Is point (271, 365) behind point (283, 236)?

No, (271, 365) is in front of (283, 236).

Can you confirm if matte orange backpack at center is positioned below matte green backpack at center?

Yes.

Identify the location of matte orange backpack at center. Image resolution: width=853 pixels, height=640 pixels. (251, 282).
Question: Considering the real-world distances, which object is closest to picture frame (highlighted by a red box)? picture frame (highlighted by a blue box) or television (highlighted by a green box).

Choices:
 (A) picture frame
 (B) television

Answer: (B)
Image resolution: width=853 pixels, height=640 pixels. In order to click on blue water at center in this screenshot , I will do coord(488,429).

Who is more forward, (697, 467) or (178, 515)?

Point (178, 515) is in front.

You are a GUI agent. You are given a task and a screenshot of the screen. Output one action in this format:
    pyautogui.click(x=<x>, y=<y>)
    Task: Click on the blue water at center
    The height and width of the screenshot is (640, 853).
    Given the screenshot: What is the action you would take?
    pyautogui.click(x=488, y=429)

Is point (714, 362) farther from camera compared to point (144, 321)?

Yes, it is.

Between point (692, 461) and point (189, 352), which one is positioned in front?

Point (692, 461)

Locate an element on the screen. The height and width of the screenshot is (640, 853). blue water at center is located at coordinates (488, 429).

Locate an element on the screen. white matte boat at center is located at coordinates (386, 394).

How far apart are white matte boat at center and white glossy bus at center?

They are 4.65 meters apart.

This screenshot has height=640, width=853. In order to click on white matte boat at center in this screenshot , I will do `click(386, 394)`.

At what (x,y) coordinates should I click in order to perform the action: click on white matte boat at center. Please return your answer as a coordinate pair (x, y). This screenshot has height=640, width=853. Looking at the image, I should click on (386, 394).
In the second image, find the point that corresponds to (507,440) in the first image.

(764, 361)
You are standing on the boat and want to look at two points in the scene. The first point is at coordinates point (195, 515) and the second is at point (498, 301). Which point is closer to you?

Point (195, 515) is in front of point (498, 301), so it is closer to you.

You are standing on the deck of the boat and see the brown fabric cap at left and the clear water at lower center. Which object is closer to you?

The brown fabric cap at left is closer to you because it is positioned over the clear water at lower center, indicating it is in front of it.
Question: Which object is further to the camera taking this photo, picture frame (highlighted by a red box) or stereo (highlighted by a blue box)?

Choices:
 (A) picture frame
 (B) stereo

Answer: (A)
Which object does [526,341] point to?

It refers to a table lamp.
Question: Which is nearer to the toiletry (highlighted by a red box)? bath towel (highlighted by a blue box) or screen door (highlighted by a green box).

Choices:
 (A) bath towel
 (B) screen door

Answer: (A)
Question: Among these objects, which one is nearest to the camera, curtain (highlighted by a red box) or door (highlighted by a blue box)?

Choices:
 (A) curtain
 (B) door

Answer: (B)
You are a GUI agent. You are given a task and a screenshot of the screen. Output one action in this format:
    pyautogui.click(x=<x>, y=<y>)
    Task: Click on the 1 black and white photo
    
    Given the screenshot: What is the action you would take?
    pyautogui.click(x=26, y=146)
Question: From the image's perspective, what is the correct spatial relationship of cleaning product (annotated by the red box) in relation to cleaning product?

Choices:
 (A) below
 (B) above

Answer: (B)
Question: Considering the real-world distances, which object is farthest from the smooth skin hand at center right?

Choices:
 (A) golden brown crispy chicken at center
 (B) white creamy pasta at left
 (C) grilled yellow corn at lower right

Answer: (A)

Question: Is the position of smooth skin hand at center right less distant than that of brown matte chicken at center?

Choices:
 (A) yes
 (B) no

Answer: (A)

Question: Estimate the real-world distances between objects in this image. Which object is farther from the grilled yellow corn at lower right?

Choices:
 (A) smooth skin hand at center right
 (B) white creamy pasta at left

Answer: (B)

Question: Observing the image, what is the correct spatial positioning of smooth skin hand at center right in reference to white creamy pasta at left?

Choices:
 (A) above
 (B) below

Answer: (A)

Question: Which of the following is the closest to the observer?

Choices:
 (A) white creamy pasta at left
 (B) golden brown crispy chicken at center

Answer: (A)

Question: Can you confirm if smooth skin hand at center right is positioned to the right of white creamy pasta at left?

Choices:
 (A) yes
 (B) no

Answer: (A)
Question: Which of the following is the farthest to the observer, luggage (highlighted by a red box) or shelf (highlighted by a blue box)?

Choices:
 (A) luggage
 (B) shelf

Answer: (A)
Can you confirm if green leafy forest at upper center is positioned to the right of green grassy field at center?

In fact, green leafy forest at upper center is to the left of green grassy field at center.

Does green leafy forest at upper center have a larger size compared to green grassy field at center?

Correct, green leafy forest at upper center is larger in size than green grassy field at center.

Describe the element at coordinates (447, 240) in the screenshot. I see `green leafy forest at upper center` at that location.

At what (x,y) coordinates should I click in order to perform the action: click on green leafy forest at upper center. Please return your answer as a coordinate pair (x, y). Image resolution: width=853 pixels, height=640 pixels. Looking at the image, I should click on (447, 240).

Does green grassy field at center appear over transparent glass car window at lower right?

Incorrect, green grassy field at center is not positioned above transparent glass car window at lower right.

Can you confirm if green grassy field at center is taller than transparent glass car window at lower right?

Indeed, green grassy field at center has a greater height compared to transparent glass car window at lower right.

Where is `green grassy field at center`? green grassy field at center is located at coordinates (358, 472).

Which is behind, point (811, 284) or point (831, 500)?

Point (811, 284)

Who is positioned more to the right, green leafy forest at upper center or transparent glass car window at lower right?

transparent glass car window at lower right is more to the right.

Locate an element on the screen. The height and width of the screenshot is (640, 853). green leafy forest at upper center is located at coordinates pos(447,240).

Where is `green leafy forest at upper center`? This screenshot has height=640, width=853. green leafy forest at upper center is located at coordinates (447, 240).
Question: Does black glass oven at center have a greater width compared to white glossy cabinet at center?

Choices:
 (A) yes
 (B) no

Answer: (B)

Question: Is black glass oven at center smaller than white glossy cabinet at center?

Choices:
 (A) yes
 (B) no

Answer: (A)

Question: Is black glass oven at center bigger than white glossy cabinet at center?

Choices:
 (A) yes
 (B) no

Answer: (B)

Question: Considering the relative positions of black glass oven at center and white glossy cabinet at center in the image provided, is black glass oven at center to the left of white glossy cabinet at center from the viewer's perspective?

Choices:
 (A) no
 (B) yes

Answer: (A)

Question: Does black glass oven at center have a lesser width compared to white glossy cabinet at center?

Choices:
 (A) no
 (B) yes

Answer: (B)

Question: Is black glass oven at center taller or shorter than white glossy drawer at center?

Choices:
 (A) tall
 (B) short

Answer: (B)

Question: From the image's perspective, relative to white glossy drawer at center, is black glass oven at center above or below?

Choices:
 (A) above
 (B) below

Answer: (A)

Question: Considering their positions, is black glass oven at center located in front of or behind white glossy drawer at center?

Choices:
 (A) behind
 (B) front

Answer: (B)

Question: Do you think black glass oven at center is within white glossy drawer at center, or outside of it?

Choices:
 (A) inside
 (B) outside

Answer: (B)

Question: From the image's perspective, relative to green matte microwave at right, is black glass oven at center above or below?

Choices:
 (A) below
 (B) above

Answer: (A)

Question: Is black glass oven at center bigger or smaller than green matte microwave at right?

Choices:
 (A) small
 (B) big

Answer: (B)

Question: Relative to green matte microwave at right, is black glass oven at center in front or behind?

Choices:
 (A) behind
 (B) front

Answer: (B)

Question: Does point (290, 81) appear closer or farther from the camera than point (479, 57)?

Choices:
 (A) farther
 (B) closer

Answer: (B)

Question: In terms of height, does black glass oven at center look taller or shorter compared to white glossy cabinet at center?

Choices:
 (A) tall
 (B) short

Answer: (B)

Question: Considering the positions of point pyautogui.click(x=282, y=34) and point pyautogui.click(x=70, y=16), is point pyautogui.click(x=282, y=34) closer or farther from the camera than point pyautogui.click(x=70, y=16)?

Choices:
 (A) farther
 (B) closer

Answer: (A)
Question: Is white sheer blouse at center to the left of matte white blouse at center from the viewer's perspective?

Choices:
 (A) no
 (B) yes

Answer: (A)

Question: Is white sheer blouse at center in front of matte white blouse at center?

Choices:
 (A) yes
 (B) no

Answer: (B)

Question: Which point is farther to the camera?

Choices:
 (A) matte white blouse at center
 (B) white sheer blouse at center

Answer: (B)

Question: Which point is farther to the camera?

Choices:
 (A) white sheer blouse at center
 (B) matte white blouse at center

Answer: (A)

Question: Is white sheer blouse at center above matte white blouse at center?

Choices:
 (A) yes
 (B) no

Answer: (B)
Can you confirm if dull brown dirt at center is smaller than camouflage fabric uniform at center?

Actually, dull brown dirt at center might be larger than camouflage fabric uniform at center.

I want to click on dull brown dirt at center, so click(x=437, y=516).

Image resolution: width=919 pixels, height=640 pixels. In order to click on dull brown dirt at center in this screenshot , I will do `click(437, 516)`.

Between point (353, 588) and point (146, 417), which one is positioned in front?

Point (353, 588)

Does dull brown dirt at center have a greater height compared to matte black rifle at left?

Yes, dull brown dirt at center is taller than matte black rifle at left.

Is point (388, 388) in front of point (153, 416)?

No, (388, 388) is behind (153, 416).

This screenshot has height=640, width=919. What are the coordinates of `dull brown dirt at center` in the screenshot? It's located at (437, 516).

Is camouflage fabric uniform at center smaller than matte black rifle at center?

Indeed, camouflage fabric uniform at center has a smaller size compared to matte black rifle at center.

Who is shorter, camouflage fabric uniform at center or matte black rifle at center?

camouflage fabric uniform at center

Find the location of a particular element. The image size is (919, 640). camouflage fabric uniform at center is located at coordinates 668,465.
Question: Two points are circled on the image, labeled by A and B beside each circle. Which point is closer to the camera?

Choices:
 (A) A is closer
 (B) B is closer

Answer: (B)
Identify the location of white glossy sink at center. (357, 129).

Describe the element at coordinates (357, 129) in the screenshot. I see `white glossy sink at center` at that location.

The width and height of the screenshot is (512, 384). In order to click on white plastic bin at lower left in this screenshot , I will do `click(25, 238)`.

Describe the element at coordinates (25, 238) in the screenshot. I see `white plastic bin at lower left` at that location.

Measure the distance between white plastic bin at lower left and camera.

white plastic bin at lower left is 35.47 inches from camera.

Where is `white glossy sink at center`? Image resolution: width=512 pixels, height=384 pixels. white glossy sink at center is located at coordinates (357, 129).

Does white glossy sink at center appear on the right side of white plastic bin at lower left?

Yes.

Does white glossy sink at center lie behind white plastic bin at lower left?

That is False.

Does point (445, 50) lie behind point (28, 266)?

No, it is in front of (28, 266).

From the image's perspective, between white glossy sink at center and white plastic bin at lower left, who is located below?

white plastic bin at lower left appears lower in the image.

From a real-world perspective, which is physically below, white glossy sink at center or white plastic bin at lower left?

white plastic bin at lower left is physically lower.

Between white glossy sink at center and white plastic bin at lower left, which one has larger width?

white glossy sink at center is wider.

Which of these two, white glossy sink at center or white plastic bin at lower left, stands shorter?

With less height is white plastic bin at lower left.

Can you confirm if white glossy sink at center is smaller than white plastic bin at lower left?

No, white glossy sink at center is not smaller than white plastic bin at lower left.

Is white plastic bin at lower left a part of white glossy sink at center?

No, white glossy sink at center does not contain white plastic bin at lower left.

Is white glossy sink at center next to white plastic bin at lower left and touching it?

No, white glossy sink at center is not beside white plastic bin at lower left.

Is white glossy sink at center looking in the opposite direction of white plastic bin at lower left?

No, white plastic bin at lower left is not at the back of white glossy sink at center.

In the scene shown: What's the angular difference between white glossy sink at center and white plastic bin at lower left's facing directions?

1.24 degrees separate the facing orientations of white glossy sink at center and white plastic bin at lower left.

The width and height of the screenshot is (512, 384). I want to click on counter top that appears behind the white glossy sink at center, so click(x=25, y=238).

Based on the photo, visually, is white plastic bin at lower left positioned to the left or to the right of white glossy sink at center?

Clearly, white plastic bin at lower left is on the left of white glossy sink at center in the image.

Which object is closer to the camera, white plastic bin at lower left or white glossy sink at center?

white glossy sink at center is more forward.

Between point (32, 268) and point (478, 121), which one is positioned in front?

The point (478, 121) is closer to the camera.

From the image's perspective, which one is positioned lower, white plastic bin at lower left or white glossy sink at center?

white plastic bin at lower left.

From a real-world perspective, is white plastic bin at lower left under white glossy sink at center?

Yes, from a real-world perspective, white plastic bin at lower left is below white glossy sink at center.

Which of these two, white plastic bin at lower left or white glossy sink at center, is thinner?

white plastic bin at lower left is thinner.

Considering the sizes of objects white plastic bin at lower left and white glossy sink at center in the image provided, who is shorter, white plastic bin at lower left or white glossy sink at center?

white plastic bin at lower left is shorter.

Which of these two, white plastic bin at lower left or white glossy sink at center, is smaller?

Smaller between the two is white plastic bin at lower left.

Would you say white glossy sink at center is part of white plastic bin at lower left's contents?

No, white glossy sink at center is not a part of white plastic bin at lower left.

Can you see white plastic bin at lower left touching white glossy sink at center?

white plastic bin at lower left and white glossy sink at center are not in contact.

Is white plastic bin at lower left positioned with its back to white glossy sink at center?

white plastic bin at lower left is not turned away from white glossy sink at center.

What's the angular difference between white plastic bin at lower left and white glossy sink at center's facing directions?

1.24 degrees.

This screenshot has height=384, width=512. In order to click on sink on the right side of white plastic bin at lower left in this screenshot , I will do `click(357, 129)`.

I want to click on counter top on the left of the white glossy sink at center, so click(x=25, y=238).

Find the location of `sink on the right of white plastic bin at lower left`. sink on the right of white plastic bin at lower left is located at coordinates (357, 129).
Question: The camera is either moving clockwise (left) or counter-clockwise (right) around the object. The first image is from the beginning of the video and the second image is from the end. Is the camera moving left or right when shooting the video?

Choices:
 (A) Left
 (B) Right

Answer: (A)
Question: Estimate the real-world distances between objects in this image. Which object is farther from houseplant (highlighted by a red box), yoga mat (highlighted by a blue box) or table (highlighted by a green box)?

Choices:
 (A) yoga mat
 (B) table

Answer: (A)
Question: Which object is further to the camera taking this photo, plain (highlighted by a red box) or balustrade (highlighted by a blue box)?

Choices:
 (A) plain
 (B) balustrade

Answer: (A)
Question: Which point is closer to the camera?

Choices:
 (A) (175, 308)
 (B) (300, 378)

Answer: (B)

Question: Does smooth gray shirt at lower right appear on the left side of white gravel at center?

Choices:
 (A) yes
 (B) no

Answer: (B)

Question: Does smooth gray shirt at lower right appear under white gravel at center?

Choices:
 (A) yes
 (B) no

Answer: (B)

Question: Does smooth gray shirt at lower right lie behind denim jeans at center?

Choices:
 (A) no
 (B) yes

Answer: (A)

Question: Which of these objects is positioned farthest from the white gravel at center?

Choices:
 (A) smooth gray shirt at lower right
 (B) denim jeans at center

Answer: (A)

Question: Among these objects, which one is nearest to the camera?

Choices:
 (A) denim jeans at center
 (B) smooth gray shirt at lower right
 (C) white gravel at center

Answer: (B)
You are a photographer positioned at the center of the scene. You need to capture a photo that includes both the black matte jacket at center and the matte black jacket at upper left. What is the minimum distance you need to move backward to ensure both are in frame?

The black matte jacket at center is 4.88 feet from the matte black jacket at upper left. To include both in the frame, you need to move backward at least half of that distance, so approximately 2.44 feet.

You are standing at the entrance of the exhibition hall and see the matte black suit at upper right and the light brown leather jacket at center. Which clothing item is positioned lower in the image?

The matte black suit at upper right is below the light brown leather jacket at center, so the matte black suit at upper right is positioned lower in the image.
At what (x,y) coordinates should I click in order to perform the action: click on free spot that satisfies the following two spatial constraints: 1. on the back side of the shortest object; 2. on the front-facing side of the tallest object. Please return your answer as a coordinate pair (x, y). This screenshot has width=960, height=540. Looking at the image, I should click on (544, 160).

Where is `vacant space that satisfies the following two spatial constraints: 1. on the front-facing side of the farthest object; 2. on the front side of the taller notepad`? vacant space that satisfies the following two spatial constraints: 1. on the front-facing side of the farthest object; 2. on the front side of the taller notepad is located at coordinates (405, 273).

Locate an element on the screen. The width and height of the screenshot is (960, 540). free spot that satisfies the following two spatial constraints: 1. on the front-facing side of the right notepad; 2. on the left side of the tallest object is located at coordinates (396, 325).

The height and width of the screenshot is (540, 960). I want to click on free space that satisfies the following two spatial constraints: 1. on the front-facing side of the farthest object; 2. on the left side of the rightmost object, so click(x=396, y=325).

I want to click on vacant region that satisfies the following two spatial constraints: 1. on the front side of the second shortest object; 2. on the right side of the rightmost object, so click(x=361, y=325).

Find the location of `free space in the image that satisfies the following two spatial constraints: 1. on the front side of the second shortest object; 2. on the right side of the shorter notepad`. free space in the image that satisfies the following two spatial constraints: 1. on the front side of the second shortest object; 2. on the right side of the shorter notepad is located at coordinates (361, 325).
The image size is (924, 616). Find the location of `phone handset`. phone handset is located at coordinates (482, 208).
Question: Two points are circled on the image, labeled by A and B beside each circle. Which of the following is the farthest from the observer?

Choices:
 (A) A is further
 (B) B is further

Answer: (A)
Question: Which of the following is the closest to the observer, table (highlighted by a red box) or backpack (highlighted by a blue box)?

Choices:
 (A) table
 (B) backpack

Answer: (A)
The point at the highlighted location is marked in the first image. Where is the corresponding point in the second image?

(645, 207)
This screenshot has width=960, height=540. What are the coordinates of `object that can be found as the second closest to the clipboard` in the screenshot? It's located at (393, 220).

• What is expected:
Rewrite the lines from the one containing "white plastic bin at lower left is thinner." through the one containing "Can you see", putting "white porcelain sink" in place of "white glossy sink" and changing nothing else.

• Full response:
white plastic bin at lower left is thinner.

Considering the sizes of objects white plastic bin at lower left and white porcelain sink at center in the image provided, who is shorter, white plastic bin at lower left or white porcelain sink at center?

white plastic bin at lower left is shorter.

Which of these two, white plastic bin at lower left or white porcelain sink at center, is smaller?

Smaller between the two is white plastic bin at lower left.

Would you say white porcelain sink at center is part of white plastic bin at lower left's contents?

No, white porcelain sink at center is not a part of white plastic bin at lower left.

Can you see white plastic bin at lower left touching white porcelain sink at center?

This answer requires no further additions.